┏━━

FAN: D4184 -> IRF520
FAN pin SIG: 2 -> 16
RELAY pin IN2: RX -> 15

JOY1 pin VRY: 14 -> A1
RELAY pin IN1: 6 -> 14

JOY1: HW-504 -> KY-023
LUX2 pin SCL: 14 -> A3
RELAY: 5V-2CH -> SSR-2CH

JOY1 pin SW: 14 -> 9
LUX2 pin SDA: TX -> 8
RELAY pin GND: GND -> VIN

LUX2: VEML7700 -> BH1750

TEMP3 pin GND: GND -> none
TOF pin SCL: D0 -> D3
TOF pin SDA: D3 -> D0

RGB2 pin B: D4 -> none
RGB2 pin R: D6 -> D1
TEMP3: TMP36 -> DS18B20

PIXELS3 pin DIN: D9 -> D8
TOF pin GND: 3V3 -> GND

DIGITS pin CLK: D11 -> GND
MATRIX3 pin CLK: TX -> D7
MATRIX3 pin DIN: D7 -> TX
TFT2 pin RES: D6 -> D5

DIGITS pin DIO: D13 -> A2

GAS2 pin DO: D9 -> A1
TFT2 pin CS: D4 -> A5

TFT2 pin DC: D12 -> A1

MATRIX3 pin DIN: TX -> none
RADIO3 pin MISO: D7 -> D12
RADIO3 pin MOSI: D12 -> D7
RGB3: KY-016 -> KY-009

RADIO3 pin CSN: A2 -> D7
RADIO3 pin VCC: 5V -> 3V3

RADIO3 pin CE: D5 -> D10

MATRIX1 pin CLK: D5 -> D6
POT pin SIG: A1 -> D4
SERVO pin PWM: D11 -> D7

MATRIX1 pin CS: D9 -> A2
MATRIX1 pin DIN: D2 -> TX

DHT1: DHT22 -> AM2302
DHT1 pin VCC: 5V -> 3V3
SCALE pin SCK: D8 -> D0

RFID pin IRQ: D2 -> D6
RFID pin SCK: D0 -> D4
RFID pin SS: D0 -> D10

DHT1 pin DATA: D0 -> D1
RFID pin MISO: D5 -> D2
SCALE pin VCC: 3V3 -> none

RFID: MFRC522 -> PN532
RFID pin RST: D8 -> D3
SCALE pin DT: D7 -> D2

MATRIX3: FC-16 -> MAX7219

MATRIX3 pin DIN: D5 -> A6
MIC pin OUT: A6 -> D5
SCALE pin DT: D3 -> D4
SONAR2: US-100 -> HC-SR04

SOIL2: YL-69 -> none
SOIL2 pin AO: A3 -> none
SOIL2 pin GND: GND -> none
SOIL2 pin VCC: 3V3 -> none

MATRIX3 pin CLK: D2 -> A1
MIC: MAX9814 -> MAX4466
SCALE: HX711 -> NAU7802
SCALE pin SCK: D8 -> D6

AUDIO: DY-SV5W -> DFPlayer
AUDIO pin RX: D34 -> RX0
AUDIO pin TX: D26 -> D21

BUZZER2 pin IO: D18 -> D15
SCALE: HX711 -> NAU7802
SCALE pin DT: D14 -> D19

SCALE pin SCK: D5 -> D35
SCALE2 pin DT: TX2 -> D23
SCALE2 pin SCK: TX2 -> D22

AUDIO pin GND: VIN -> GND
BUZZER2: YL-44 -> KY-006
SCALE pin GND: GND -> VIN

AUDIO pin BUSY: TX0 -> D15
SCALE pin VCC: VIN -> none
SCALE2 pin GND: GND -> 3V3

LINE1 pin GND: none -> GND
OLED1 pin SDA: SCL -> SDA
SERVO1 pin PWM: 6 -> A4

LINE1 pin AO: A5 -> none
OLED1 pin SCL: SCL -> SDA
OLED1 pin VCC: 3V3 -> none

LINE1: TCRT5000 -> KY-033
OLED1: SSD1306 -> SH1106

┗━━

● **How to complete this task**:
Output the line containing "AUDIO pin BUSY: TX0 -> D15" and all lines after it to the end of the records, exactly as given.

● **Result of this exercise**:
AUDIO pin BUSY: TX0 -> D15
SCALE pin VCC: VIN -> none
SCALE2 pin GND: GND -> 3V3

LINE1 pin GND: none -> GND
OLED1 pin SDA: SCL -> SDA
SERVO1 pin PWM: 6 -> A4

LINE1 pin AO: A5 -> none
OLED1 pin SCL: SCL -> SDA
OLED1 pin VCC: 3V3 -> none

LINE1: TCRT5000 -> KY-033
OLED1: SSD1306 -> SH1106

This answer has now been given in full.